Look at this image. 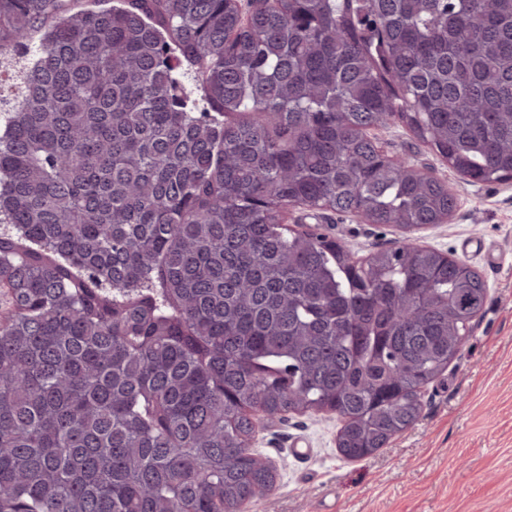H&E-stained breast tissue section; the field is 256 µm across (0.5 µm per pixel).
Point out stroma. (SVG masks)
<instances>
[{"label": "stroma", "mask_w": 512, "mask_h": 512, "mask_svg": "<svg viewBox=\"0 0 512 512\" xmlns=\"http://www.w3.org/2000/svg\"><path fill=\"white\" fill-rule=\"evenodd\" d=\"M392 154L434 168L458 197L449 222L421 229L422 246L452 254L489 285L461 356L431 383L417 421L384 447L349 461L336 446L331 412L290 415L256 428L253 449L273 464L269 497L245 512H512V181L467 182L404 126L376 129ZM289 224L340 240L364 257L402 232L354 214L294 207ZM502 261L492 264L475 242Z\"/></svg>", "instance_id": "35a3bbf8"}]
</instances>
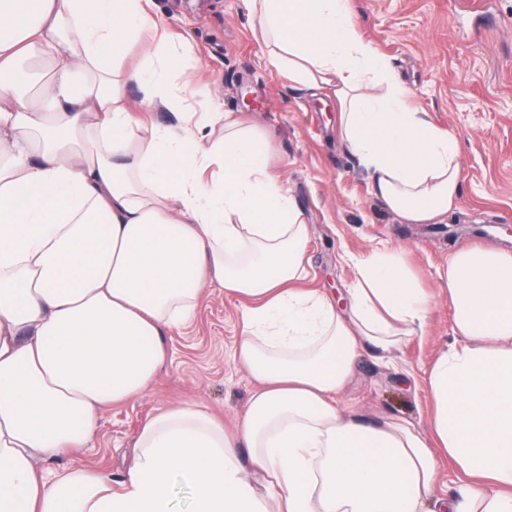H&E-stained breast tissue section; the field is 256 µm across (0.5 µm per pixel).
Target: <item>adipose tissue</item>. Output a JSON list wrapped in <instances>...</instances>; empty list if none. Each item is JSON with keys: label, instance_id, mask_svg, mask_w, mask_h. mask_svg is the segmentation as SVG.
I'll return each instance as SVG.
<instances>
[{"label": "adipose tissue", "instance_id": "ef3b65f1", "mask_svg": "<svg viewBox=\"0 0 512 512\" xmlns=\"http://www.w3.org/2000/svg\"><path fill=\"white\" fill-rule=\"evenodd\" d=\"M244 4L270 65L335 97L336 136L386 208L433 224L455 207L458 141L406 107L352 0ZM154 6L0 0V512H175L179 476L188 512H512V254L463 250L441 274L457 342L431 362L427 429L344 412L358 359L423 335L432 297L388 251L357 264L346 309L307 287L310 229L264 134L169 92ZM210 288L247 301L234 360L255 388L234 427L174 403L120 478L46 468L150 385ZM444 457L459 476L436 499Z\"/></svg>", "mask_w": 512, "mask_h": 512}]
</instances>
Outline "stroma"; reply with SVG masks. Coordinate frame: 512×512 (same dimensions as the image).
Masks as SVG:
<instances>
[{
	"mask_svg": "<svg viewBox=\"0 0 512 512\" xmlns=\"http://www.w3.org/2000/svg\"><path fill=\"white\" fill-rule=\"evenodd\" d=\"M155 3L177 55L170 86L192 79L187 102L197 111L232 112L266 133L274 170L311 229L309 287L345 292L356 263L385 248L432 293L424 336L390 362L362 358L341 394L365 418L426 428V371L456 341L439 272L460 249L512 253V238L473 232L512 225V0H480L470 9L450 0H354L361 36L391 59L410 108L428 113L459 142L463 182L451 216L467 229L452 237L428 224L401 223L370 194L364 169L336 140L334 99L313 97L269 65L242 0ZM241 310L237 297L208 290L194 321L168 337L167 364L150 387L106 409L86 447L49 468L76 463L119 476L143 422L173 403L201 404L227 421L243 414L254 384L233 362Z\"/></svg>",
	"mask_w": 512,
	"mask_h": 512,
	"instance_id": "35a3bbf8",
	"label": "stroma"
}]
</instances>
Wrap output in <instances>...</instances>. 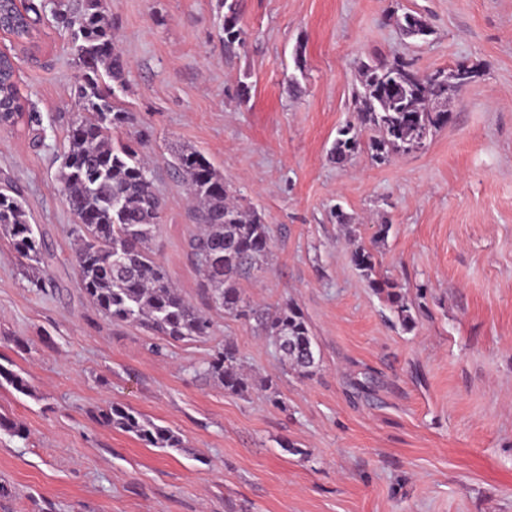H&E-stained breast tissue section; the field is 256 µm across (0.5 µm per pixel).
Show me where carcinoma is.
I'll list each match as a JSON object with an SVG mask.
<instances>
[{"label":"carcinoma","mask_w":512,"mask_h":512,"mask_svg":"<svg viewBox=\"0 0 512 512\" xmlns=\"http://www.w3.org/2000/svg\"><path fill=\"white\" fill-rule=\"evenodd\" d=\"M224 7V53L231 54L245 47L247 31L240 24V0H224ZM31 11L29 5L22 13L10 0H0L3 25L19 41L32 37ZM55 19L71 33L80 70L76 86L80 111L71 123L59 179L67 206L81 220L74 225V233L78 240L75 263L83 289L113 323L137 324L174 341L206 338L210 320L179 293L151 247L164 203L140 152L147 132H139L133 141L112 143V130L131 122V113L119 106L114 88L108 85L123 83L128 68L116 50L112 20L102 0H81L75 7L62 4ZM391 19L409 38L431 33L429 22L419 13L393 14ZM435 72L439 78L433 80L403 57L360 62L353 88L357 125L338 129L331 150L336 164L347 163L363 149L379 164L392 155L423 149L428 138L448 124L447 102L462 90L452 71L437 68ZM15 78L9 59L1 60L0 110L9 113L8 126L15 125L22 112L13 94ZM175 170L200 202L196 220L202 230L192 235L189 247L202 269L207 298L230 315L254 319L264 335L275 340L284 366L299 378L312 377L319 359L301 309L290 302L272 313L260 312L250 307L239 287L240 278L262 268L268 258L269 225L256 210L242 209L224 175L202 153L192 148L175 153ZM0 235L35 270L29 277L30 287L45 290L48 282L39 272L48 271L54 253L35 232L21 201L6 192H0ZM351 261L369 286L385 295L402 327L411 329V308L399 285L379 272L372 250L355 245ZM204 372L229 394L244 396L251 389L240 372L238 350L229 339L217 347ZM5 383L24 394L30 389L23 377L0 364V386ZM98 418L147 446L182 447L173 431L129 407L112 405Z\"/></svg>","instance_id":"1"}]
</instances>
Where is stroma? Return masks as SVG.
Returning <instances> with one entry per match:
<instances>
[{
    "label": "stroma",
    "instance_id": "obj_1",
    "mask_svg": "<svg viewBox=\"0 0 512 512\" xmlns=\"http://www.w3.org/2000/svg\"><path fill=\"white\" fill-rule=\"evenodd\" d=\"M58 2L32 0L31 43L0 34L25 115L40 116L0 127V186L55 255L54 285L38 292L0 238V364L30 385L0 386V415L27 431H0V512H512V0H241L250 38L232 57L224 0H107L128 61L116 96L133 116L115 136L149 132L165 201L152 248L212 322L208 339L159 355L143 328L104 318L77 274L59 169L78 70ZM401 9L426 17V40L401 35ZM372 55L422 73L462 62L476 77L424 149L383 164L361 151L339 167L332 144L357 121L351 89ZM183 147L270 225V256L240 287L255 307L301 308L313 377L284 374L255 321L205 297L194 206L170 170ZM339 209L352 224H337ZM357 242L401 286L412 329L355 269ZM227 339L256 379L243 397L197 371ZM114 404L174 431L181 449L96 420Z\"/></svg>",
    "mask_w": 512,
    "mask_h": 512
}]
</instances>
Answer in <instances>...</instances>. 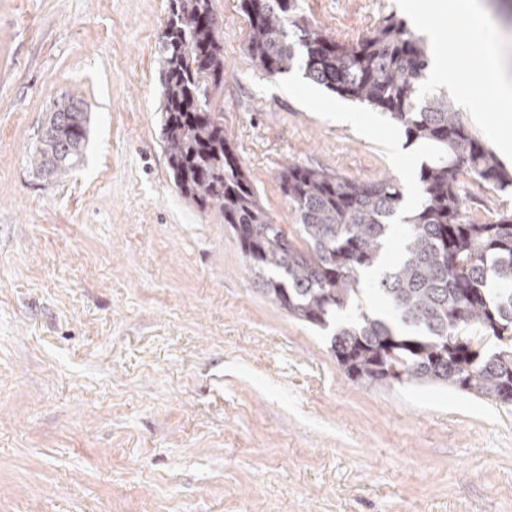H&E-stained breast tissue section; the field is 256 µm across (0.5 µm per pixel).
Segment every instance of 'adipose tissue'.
<instances>
[{
    "label": "adipose tissue",
    "instance_id": "obj_1",
    "mask_svg": "<svg viewBox=\"0 0 512 512\" xmlns=\"http://www.w3.org/2000/svg\"><path fill=\"white\" fill-rule=\"evenodd\" d=\"M415 27L434 45L441 47L442 30L460 34L467 43L484 45V27L475 20L476 8L471 0H453L450 6L439 4L438 0H410L408 5ZM443 18L445 29L434 25V18ZM431 78L439 86L453 90L462 101H470L478 91L488 92L503 119L512 120V81L502 73L495 53H488L481 66L458 71L449 68L442 57H435Z\"/></svg>",
    "mask_w": 512,
    "mask_h": 512
}]
</instances>
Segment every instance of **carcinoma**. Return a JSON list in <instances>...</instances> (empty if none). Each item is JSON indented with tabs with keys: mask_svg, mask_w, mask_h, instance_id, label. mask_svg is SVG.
<instances>
[{
	"mask_svg": "<svg viewBox=\"0 0 512 512\" xmlns=\"http://www.w3.org/2000/svg\"><path fill=\"white\" fill-rule=\"evenodd\" d=\"M248 53L270 76L298 65L327 90L384 112L432 158L419 170V202L402 218L401 260L375 285L391 316L362 308V274L375 266L401 211L390 176L358 182L290 161L281 189L297 214L298 246L265 214L208 91L224 84V31L213 0H171L161 139L180 193L213 205L235 236L262 293L292 317L334 328L331 351L352 378L441 384L512 404V209L489 224L465 213L462 176L512 192V172L475 138L444 92L424 89L426 40L389 17L340 44L296 15L292 0H240ZM82 101L54 104L35 160L61 172L87 140Z\"/></svg>",
	"mask_w": 512,
	"mask_h": 512,
	"instance_id": "obj_1",
	"label": "carcinoma"
}]
</instances>
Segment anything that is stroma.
◇ ◇ ◇ ◇ ◇
▸ Instruction: Word for word, quote the lines from the line containing "Segment every instance of **carcinoma**." through the end of the material, both included, and nothing else.

▸ Output of the task:
Segment every instance of **carcinoma**. Return a JSON list in <instances>...</instances> (empty if none). Each item is JSON indented with tabs with keys: mask_svg, mask_w, mask_h, instance_id, label. mask_svg is SVG.
<instances>
[{
	"mask_svg": "<svg viewBox=\"0 0 512 512\" xmlns=\"http://www.w3.org/2000/svg\"><path fill=\"white\" fill-rule=\"evenodd\" d=\"M248 53L270 76L298 65L327 90L384 112L432 158L419 170V202L402 218L401 260L375 285L391 316L362 308V274L375 266L401 211L390 176L358 182L290 161L281 189L297 214L298 246L265 214L208 91L224 84V31L213 0H171L161 139L180 193L213 205L235 236L262 293L292 317L334 328L331 351L352 378L441 384L512 404V209L489 224L465 213L462 176L512 192V172L475 138L444 92L424 89L426 40L389 17L340 44L296 15L292 0H240ZM82 101L54 104L35 160L61 172L87 140Z\"/></svg>",
	"mask_w": 512,
	"mask_h": 512,
	"instance_id": "obj_1",
	"label": "carcinoma"
}]
</instances>
Segment anything that is stroma.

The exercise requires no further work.